Aim of the exercise:
Of the lines in the data below, write out exactly those from the one holding "S1: button (GND, IN1) -> button (GND, X2)" through the one holding "C5: 330nF (+12V, GND) -> 33nF (+12V, GND)", both included.

Version comparison data:
————

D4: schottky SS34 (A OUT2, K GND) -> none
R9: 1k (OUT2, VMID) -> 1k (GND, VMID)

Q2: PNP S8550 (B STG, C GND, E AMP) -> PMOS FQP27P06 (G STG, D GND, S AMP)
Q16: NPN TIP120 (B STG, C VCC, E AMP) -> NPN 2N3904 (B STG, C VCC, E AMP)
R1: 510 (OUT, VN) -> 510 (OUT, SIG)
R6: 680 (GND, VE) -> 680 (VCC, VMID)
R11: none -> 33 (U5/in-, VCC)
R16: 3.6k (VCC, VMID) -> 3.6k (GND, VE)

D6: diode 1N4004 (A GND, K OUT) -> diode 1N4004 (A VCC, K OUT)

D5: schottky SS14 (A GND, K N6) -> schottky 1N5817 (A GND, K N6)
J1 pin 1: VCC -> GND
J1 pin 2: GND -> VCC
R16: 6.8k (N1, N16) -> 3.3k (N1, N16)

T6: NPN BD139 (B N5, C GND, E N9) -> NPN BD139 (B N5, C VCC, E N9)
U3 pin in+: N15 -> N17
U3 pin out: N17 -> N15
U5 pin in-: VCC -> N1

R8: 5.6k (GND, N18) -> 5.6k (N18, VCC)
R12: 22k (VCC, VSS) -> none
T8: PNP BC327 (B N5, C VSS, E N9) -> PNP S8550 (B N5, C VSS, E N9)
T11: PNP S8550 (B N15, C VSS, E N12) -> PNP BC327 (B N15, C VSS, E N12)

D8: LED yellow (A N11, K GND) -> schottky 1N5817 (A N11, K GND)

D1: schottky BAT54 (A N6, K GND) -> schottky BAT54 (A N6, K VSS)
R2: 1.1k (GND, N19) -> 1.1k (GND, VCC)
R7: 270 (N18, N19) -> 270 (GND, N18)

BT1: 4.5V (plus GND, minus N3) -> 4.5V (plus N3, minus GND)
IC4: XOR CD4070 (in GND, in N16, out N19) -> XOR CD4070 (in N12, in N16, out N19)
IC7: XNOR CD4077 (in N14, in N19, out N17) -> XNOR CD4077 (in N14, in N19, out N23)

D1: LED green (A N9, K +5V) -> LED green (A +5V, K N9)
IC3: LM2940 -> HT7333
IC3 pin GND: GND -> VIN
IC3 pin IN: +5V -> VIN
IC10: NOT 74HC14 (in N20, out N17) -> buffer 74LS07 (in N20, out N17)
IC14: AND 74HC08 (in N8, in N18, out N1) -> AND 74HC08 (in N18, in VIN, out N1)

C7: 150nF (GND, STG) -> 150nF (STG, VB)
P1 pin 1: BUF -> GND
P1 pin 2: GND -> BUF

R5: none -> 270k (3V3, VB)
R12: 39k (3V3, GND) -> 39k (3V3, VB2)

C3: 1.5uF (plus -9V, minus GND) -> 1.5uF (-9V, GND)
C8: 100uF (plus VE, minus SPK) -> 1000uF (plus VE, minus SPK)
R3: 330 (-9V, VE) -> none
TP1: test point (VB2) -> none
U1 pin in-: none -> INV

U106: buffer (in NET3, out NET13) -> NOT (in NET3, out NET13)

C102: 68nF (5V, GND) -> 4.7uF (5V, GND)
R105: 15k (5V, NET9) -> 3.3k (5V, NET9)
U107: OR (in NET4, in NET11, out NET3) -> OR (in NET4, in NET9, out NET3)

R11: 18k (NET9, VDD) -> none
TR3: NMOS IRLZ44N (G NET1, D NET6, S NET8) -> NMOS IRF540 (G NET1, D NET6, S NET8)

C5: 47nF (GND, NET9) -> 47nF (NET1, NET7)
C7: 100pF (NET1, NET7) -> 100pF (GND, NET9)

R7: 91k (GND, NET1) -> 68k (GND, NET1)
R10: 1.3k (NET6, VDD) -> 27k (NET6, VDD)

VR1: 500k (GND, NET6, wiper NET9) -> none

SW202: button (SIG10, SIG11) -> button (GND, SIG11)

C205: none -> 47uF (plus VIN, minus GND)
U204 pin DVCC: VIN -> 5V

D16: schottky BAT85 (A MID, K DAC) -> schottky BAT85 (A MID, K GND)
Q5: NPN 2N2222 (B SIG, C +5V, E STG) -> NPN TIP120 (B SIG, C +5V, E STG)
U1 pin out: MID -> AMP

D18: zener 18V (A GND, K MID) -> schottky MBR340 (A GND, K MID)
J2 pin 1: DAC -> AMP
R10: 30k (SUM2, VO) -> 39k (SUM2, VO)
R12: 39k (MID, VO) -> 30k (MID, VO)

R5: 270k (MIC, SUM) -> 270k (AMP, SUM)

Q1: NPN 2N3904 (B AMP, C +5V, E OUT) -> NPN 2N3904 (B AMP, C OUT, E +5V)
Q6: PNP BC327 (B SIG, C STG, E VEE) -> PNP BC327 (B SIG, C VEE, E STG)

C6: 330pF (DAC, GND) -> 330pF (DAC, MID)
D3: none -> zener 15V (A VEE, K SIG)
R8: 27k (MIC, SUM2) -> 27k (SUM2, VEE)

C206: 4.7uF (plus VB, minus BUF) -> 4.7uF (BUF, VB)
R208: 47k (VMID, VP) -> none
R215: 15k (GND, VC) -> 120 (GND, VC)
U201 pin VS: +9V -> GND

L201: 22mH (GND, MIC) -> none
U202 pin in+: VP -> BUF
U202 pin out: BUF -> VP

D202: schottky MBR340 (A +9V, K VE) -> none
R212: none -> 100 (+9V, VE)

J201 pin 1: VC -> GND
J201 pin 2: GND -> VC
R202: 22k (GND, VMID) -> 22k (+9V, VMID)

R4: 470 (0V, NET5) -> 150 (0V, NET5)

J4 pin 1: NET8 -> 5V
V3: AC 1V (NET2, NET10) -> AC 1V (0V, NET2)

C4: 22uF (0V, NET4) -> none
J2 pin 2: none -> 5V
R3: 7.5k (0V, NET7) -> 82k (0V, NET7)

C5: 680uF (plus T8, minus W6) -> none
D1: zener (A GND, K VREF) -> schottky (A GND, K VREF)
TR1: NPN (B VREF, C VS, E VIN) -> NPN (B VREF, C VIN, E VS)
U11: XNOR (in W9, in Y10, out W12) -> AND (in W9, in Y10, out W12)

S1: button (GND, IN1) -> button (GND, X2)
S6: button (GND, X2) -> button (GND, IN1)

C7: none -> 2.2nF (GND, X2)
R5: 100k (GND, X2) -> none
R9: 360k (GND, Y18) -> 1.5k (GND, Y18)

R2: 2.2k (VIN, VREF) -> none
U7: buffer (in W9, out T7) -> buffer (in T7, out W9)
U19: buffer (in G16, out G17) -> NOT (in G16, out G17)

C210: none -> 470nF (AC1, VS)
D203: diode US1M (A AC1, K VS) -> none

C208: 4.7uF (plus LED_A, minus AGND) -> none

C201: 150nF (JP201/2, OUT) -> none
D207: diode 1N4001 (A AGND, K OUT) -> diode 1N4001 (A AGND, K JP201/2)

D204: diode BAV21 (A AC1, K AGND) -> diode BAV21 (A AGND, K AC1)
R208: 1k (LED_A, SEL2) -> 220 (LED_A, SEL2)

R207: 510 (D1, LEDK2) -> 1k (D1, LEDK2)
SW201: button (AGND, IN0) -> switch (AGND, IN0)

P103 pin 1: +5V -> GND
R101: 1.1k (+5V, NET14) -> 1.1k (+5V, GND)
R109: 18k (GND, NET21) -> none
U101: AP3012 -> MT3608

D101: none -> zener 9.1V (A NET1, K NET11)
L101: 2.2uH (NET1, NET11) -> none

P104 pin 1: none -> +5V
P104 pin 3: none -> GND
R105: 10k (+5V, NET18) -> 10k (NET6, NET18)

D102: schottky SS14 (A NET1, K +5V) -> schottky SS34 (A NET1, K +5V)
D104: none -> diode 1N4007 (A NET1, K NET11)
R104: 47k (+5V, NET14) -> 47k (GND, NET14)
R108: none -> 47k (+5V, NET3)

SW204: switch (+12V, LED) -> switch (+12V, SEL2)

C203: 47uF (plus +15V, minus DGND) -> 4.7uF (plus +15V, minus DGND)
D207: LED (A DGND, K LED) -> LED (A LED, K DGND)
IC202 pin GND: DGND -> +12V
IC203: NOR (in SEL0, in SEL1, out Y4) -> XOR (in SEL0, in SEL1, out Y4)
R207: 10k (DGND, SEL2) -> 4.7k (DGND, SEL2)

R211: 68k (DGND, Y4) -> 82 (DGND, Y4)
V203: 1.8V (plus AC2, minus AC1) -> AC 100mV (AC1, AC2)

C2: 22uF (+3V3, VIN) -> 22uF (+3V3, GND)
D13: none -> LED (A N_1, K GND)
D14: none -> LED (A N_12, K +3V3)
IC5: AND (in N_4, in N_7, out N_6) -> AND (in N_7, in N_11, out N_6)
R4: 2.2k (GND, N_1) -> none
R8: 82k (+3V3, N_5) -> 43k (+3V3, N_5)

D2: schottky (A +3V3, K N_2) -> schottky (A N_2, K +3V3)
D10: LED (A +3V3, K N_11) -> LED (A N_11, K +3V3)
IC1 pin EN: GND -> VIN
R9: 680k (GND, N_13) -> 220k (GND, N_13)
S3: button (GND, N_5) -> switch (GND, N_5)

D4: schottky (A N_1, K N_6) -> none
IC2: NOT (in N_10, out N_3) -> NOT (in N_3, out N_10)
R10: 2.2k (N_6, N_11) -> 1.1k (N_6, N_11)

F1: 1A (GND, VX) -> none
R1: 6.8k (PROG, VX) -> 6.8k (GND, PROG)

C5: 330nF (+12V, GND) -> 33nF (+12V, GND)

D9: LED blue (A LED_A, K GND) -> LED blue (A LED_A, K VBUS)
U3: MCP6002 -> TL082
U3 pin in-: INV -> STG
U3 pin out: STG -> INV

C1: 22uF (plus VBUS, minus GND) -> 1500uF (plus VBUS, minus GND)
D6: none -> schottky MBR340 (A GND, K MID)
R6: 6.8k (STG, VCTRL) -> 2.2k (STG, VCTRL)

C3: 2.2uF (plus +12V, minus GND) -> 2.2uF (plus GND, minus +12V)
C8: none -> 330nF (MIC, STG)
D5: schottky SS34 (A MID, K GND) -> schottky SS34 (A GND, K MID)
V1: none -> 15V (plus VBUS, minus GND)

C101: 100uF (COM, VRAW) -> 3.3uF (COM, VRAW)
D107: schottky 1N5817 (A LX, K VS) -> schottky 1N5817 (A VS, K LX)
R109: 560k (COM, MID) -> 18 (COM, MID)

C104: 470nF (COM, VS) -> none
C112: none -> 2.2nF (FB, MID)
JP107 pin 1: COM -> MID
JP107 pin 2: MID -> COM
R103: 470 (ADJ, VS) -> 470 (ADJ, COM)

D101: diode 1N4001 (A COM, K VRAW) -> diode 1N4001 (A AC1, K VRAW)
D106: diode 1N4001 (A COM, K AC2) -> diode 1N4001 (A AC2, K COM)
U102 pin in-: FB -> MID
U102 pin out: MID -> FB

————

Response for this exercise:
S1: button (GND, IN1) -> button (GND, X2)
S6: button (GND, X2) -> button (GND, IN1)

C7: none -> 2.2nF (GND, X2)
R5: 100k (GND, X2) -> none
R9: 360k (GND, Y18) -> 1.5k (GND, Y18)

R2: 2.2k (VIN, VREF) -> none
U7: buffer (in W9, out T7) -> buffer (in T7, out W9)
U19: buffer (in G16, out G17) -> NOT (in G16, out G17)

C210: none -> 470nF (AC1, VS)
D203: diode US1M (A AC1, K VS) -> none

C208: 4.7uF (plus LED_A, minus AGND) -> none

C201: 150nF (JP201/2, OUT) -> none
D207: diode 1N4001 (A AGND, K OUT) -> diode 1N4001 (A AGND, K JP201/2)

D204: diode BAV21 (A AC1, K AGND) -> diode BAV21 (A AGND, K AC1)
R208: 1k (LED_A, SEL2) -> 220 (LED_A, SEL2)

R207: 510 (D1, LEDK2) -> 1k (D1, LEDK2)
SW201: button (AGND, IN0) -> switch (AGND, IN0)

P103 pin 1: +5V -> GND
R101: 1.1k (+5V, NET14) -> 1.1k (+5V, GND)
R109: 18k (GND, NET21) -> none
U101: AP3012 -> MT3608

D101: none -> zener 9.1V (A NET1, K NET11)
L101: 2.2uH (NET1, NET11) -> none

P104 pin 1: none -> +5V
P104 pin 3: none -> GND
R105: 10k (+5V, NET18) -> 10k (NET6, NET18)

D102: schottky SS14 (A NET1, K +5V) -> schottky SS34 (A NET1, K +5V)
D104: none -> diode 1N4007 (A NET1, K NET11)
R104: 47k (+5V, NET14) -> 47k (GND, NET14)
R108: none -> 47k (+5V, NET3)

SW204: switch (+12V, LED) -> switch (+12V, SEL2)

C203: 47uF (plus +15V, minus DGND) -> 4.7uF (plus +15V, minus DGND)
D207: LED (A DGND, K LED) -> LED (A LED, K DGND)
IC202 pin GND: DGND -> +12V
IC203: NOR (in SEL0, in SEL1, out Y4) -> XOR (in SEL0, in SEL1, out Y4)
R207: 10k (DGND, SEL2) -> 4.7k (DGND, SEL2)

R211: 68k (DGND, Y4) -> 82 (DGND, Y4)
V203: 1.8V (plus AC2, minus AC1) -> AC 100mV (AC1, AC2)

C2: 22uF (+3V3, VIN) -> 22uF (+3V3, GND)
D13: none -> LED (A N_1, K GND)
D14: none -> LED (A N_12, K +3V3)
IC5: AND (in N_4, in N_7, out N_6) -> AND (in N_7, in N_11, out N_6)
R4: 2.2k (GND, N_1) -> none
R8: 82k (+3V3, N_5) -> 43k (+3V3, N_5)

D2: schottky (A +3V3, K N_2) -> schottky (A N_2, K +3V3)
D10: LED (A +3V3, K N_11) -> LED (A N_11, K +3V3)
IC1 pin EN: GND -> VIN
R9: 680k (GND, N_13) -> 220k (GND, N_13)
S3: button (GND, N_5) -> switch (GND, N_5)

D4: schottky (A N_1, K N_6) -> none
IC2: NOT (in N_10, out N_3) -> NOT (in N_3, out N_10)
R10: 2.2k (N_6, N_11) -> 1.1k (N_6, N_11)

F1: 1A (GND, VX) -> none
R1: 6.8k (PROG, VX) -> 6.8k (GND, PROG)

C5: 330nF (+12V, GND) -> 33nF (+12V, GND)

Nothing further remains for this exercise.